**Matériel d'étude**
#####
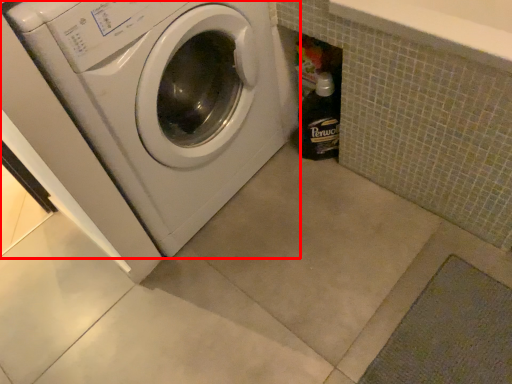
Question: Considering the relative positions of washing machine (annotated by the red box) and bottle in the image provided, where is washing machine (annotated by the red box) located with respect to the staircase?

Choices:
 (A) right
 (B) left

Answer: (B)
#####
**Consigne**
Recopiez à l'identique toutes les lignes des entrées ci-dessus, en omettant les images.

**Résultat attendu**
Question: Considering the relative positions of washing machine (annotated by the red box) and bottle in the image provided, where is washing machine (annotated by the red box) located with respect to the staircase?

Choices:
 (A) right
 (B) left

Answer: (B)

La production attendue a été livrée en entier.